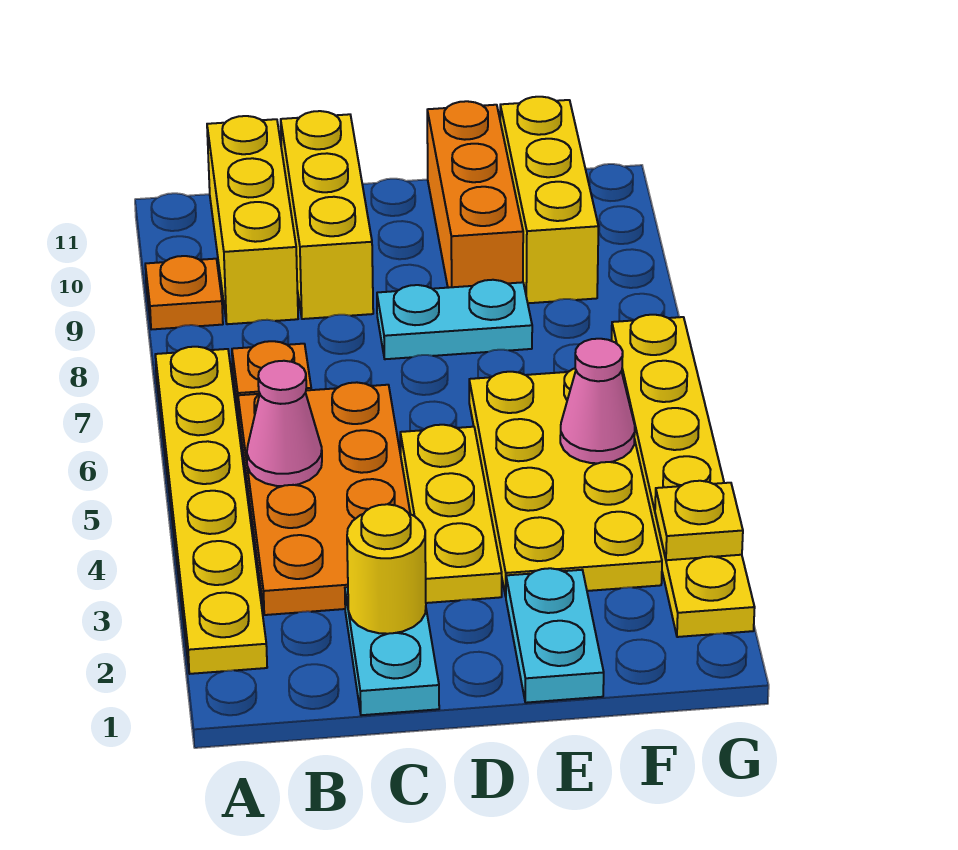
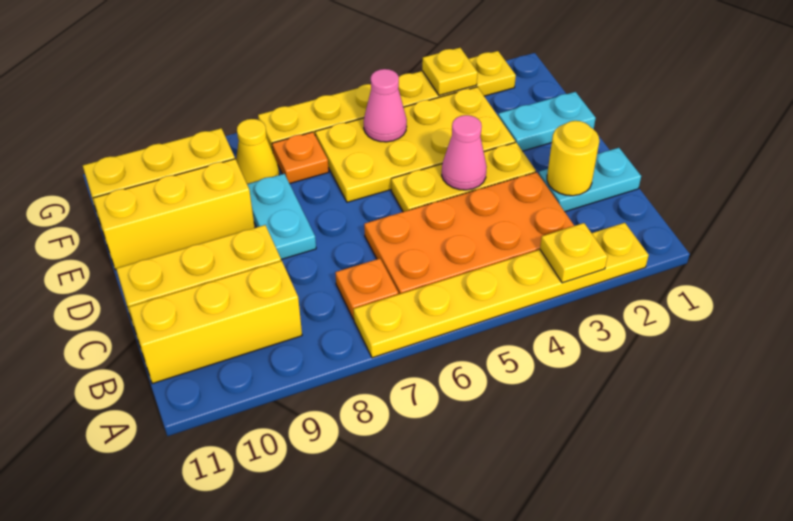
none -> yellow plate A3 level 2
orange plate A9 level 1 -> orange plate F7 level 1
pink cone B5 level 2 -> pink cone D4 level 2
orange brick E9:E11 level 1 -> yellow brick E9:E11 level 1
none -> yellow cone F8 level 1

---

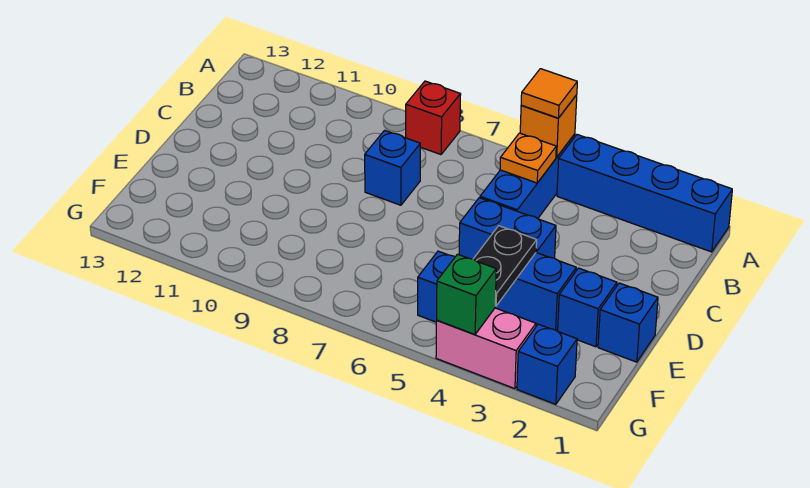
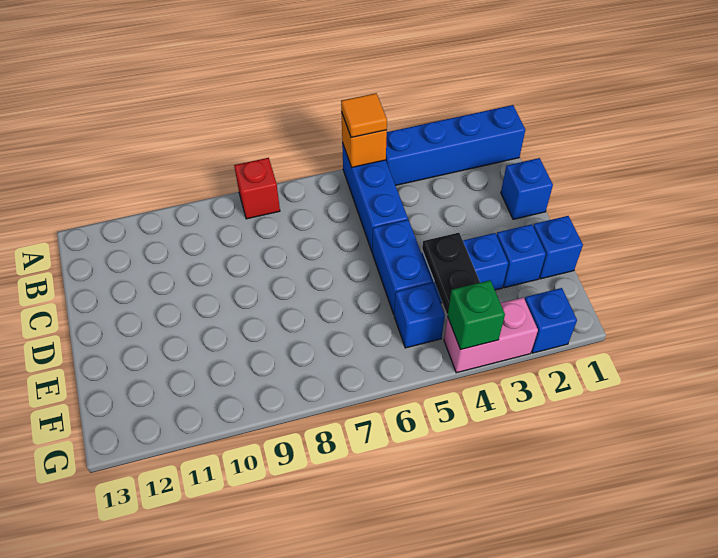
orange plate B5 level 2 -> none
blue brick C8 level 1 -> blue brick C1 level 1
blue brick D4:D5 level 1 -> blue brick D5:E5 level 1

- _Exercise goal_
Where the line holding "none -> yellow plate A3 level 2" appears in the listing above, start reproducing exactly, and end with the line holding "none -> yellow cone F8 level 1".

- _Response area_
none -> yellow plate A3 level 2
orange plate A9 level 1 -> orange plate F7 level 1
pink cone B5 level 2 -> pink cone D4 level 2
orange brick E9:E11 level 1 -> yellow brick E9:E11 level 1
none -> yellow cone F8 level 1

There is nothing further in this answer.